[Exercise] After locating the line that contains "(358, 200) = (350, 265): yellow" in the data below, set down exactly that line and each one after it through the line that contains "(464, 270) = (357, 401): orange", and nothing more.

[Given entries]

--- START ---

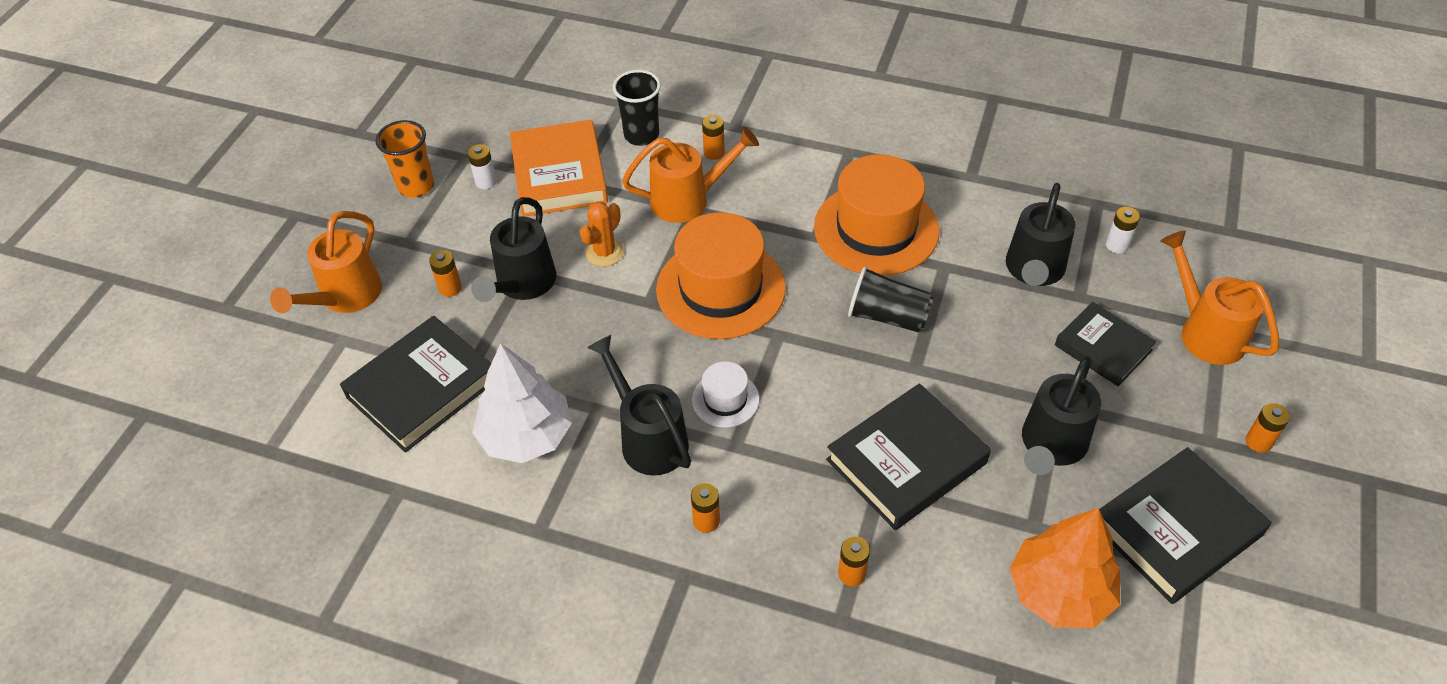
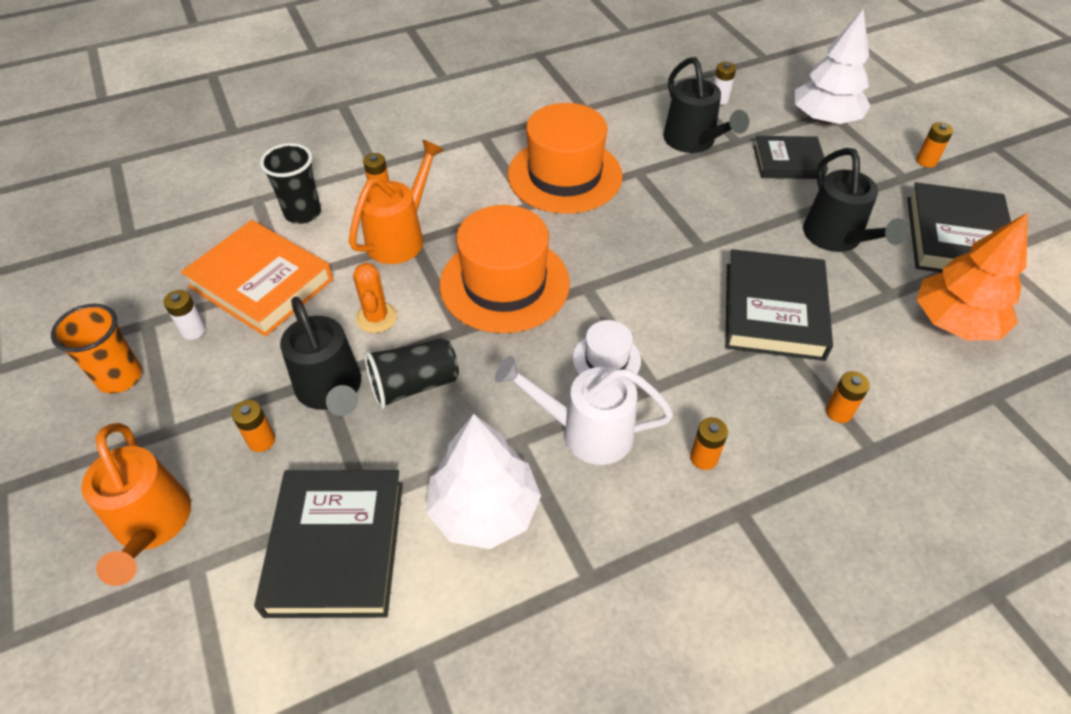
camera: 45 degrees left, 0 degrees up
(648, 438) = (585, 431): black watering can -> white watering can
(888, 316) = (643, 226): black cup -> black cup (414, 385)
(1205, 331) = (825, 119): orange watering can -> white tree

--- END ---
--- START ---

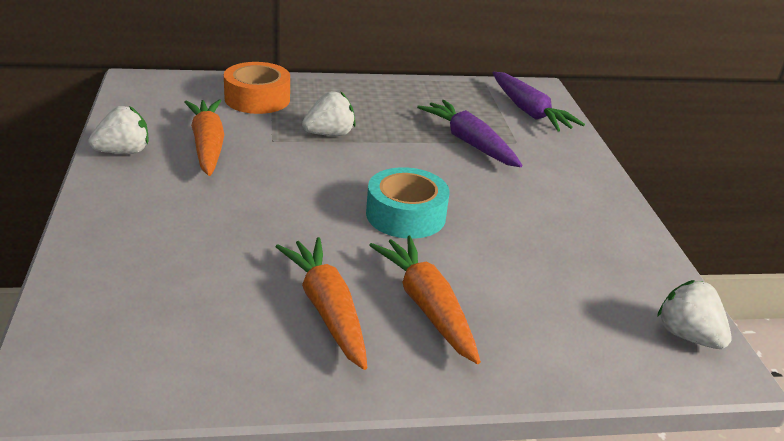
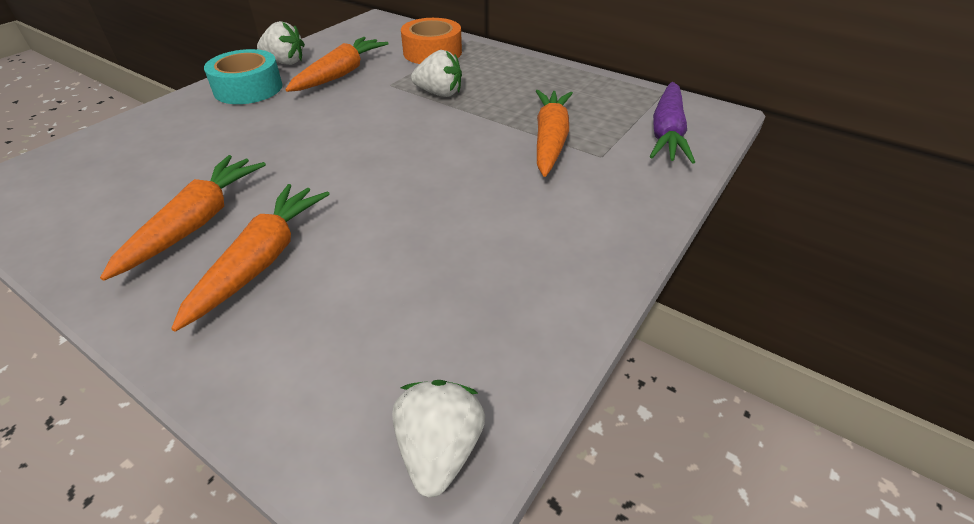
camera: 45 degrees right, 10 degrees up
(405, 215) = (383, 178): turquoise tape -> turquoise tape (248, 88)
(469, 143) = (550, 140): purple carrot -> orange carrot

--- END ---
--- START ---

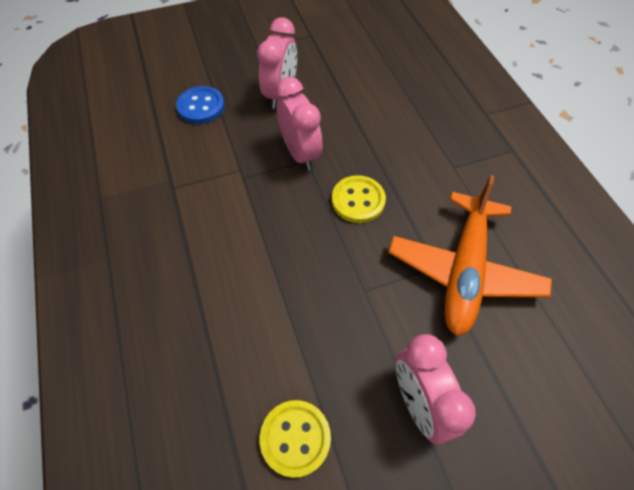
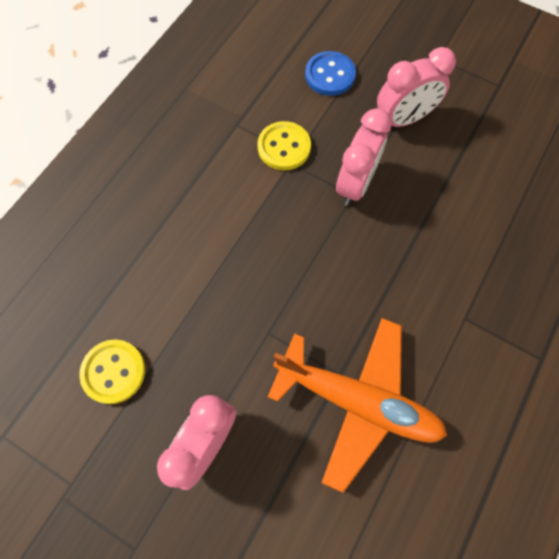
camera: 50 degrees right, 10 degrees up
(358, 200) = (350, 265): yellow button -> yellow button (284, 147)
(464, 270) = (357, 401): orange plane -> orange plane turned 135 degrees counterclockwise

--- END ---

[Output of the task]
(358, 200) = (350, 265): yellow button -> yellow button (284, 147)
(464, 270) = (357, 401): orange plane -> orange plane turned 135 degrees counterclockwise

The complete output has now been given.